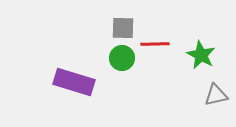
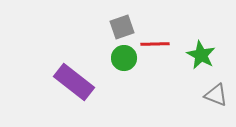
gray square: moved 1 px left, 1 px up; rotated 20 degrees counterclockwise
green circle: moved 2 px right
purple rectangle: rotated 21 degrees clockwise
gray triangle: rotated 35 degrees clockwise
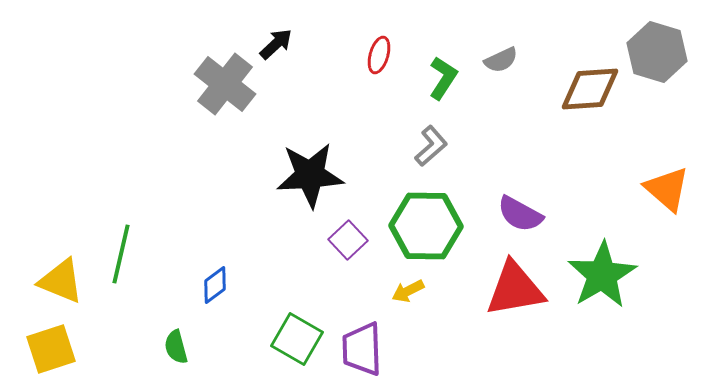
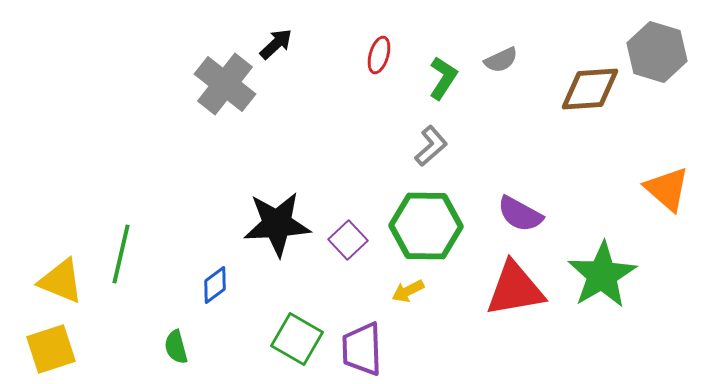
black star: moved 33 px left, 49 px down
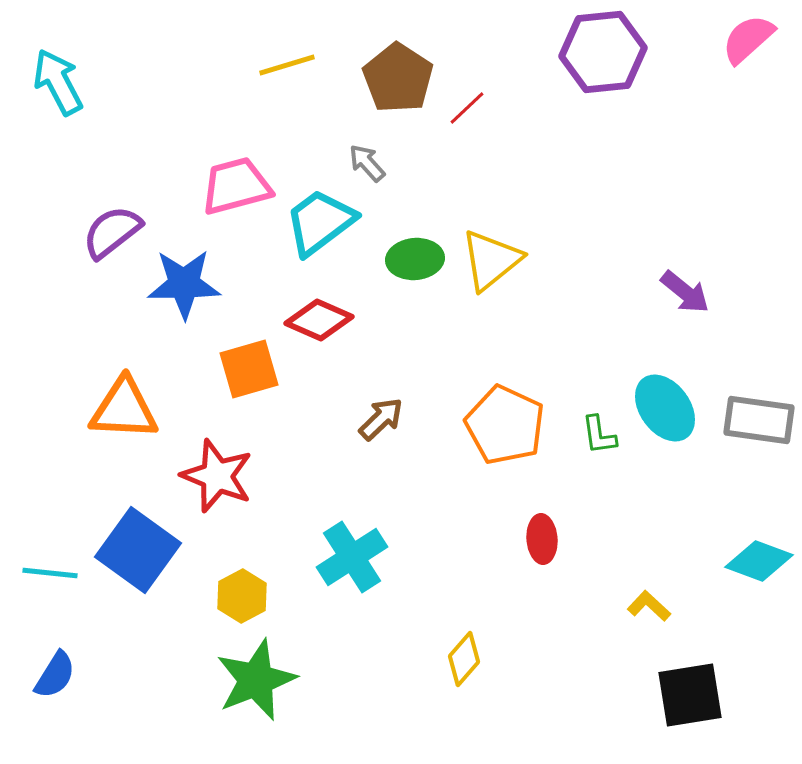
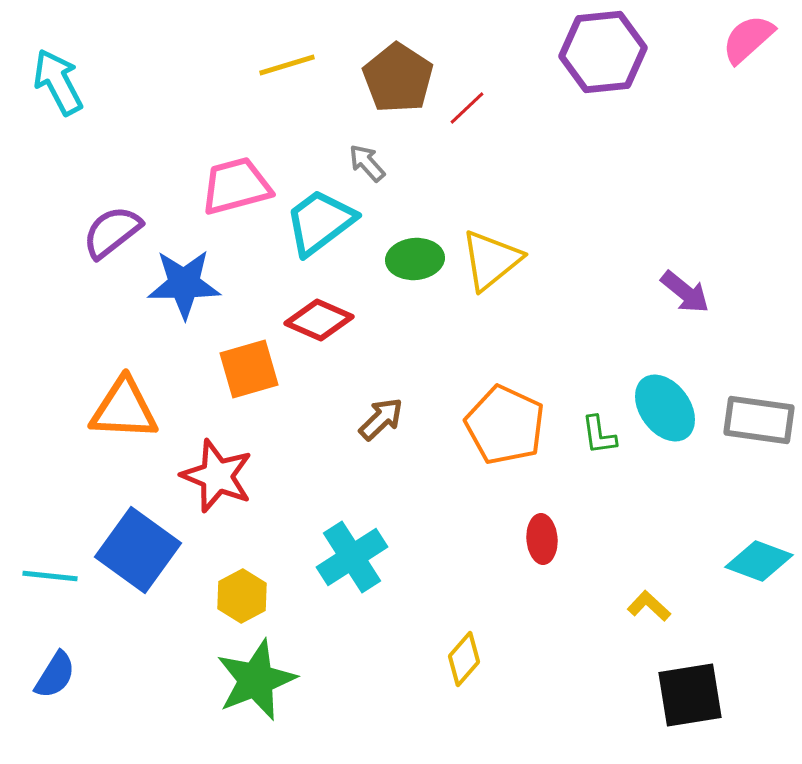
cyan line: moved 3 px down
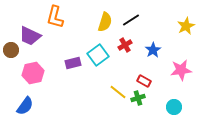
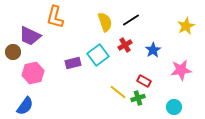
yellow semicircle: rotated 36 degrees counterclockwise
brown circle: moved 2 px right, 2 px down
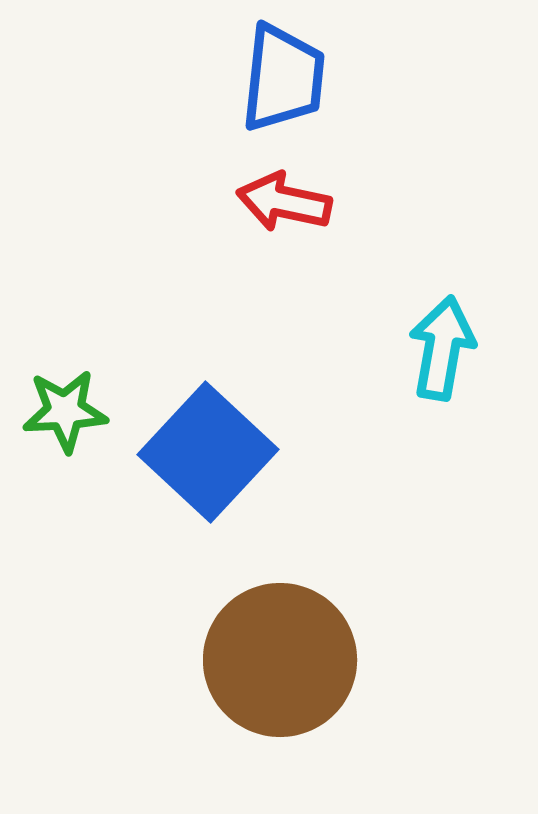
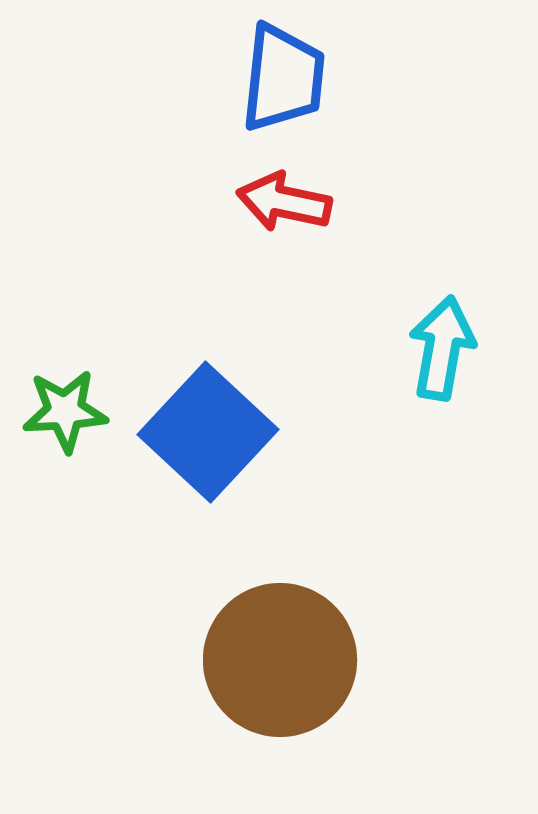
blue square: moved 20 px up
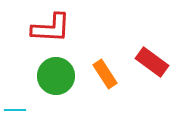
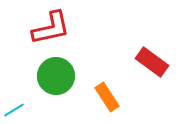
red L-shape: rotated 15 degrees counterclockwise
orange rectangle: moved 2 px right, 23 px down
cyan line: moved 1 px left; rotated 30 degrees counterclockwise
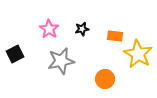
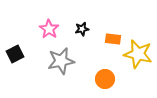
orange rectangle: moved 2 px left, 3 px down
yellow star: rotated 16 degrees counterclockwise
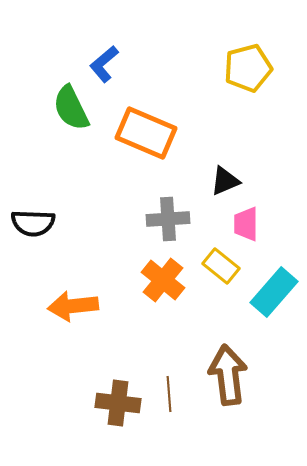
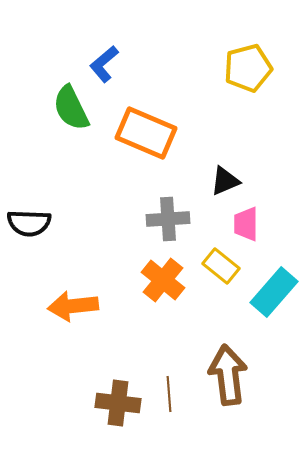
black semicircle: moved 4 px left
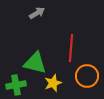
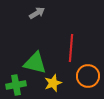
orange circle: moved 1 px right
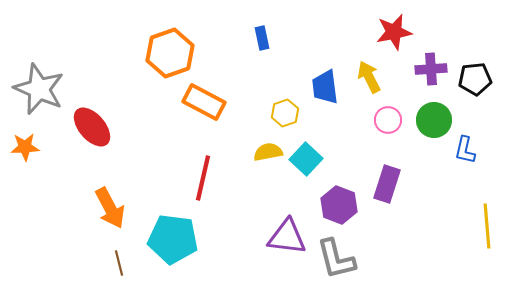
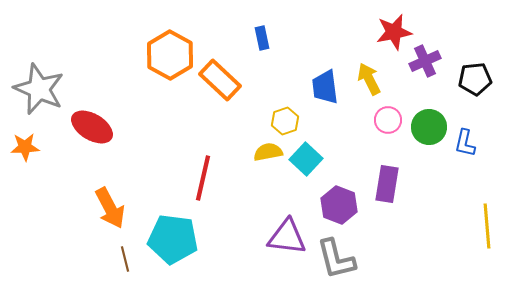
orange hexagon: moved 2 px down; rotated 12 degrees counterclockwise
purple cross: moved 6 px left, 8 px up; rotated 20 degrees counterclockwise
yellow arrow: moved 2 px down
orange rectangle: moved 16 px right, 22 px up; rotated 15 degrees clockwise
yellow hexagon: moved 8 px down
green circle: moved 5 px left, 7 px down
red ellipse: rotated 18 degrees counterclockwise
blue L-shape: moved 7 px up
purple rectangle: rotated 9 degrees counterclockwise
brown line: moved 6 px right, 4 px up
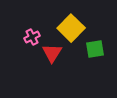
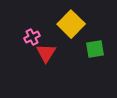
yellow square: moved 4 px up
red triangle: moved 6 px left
☆ ☆ ☆ ☆
#### PROBLEM REQUIREMENTS:
Return the records word for word, leaving every picture out of the copy.

#### SOLUTION FOR THIS EXERCISE:
gray square: moved 1 px left, 1 px up; rotated 20 degrees counterclockwise
green circle: moved 2 px right
purple rectangle: rotated 21 degrees clockwise
gray triangle: rotated 35 degrees clockwise
black star: moved 33 px left, 49 px down
cyan line: moved 3 px down
yellow semicircle: rotated 36 degrees counterclockwise
brown circle: moved 2 px right, 2 px down
blue square: moved 20 px up
red L-shape: rotated 15 degrees counterclockwise
orange rectangle: moved 2 px right, 23 px down
cyan line: moved 1 px left; rotated 30 degrees counterclockwise
orange rectangle: moved 2 px left, 3 px down
yellow star: rotated 16 degrees counterclockwise
black semicircle: moved 4 px left
orange circle: moved 1 px right
orange hexagon: moved 2 px down; rotated 12 degrees counterclockwise
purple cross: moved 6 px left, 8 px up; rotated 20 degrees counterclockwise
yellow arrow: moved 2 px down
orange rectangle: moved 16 px right, 22 px up; rotated 15 degrees clockwise
yellow hexagon: moved 8 px down
green circle: moved 5 px left, 7 px down
red ellipse: rotated 18 degrees counterclockwise
blue L-shape: moved 7 px up
purple rectangle: rotated 9 degrees counterclockwise
brown line: moved 6 px right, 4 px up
yellow square: moved 4 px up
red triangle: moved 6 px left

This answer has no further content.